Your goal:
After locating the line that contains "SONAR2 pin ECHO: D5 -> D6" in the following entries, reproduce it and each later line exactly, including the last.

*** Opening Given information ***

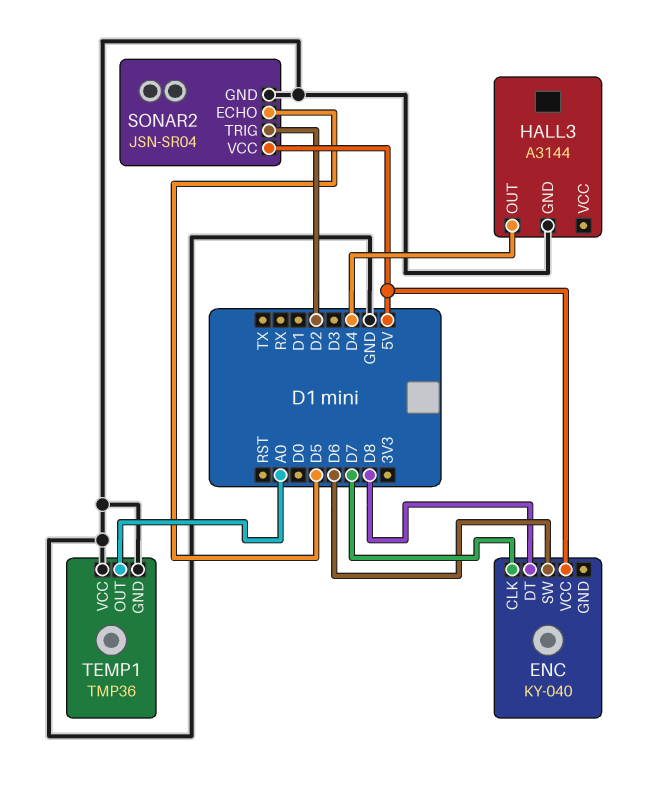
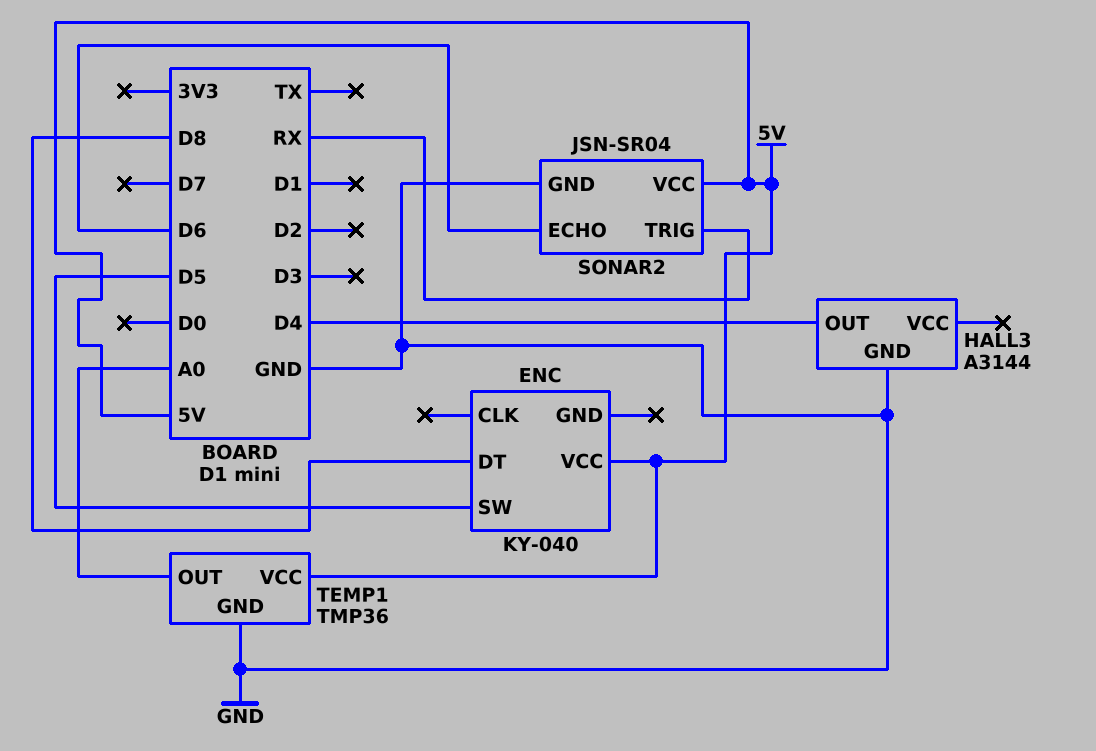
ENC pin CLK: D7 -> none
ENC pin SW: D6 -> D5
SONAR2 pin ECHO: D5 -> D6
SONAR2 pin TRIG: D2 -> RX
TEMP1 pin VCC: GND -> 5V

*** Closing Given information ***

Result of the exercise:
SONAR2 pin ECHO: D5 -> D6
SONAR2 pin TRIG: D2 -> RX
TEMP1 pin VCC: GND -> 5V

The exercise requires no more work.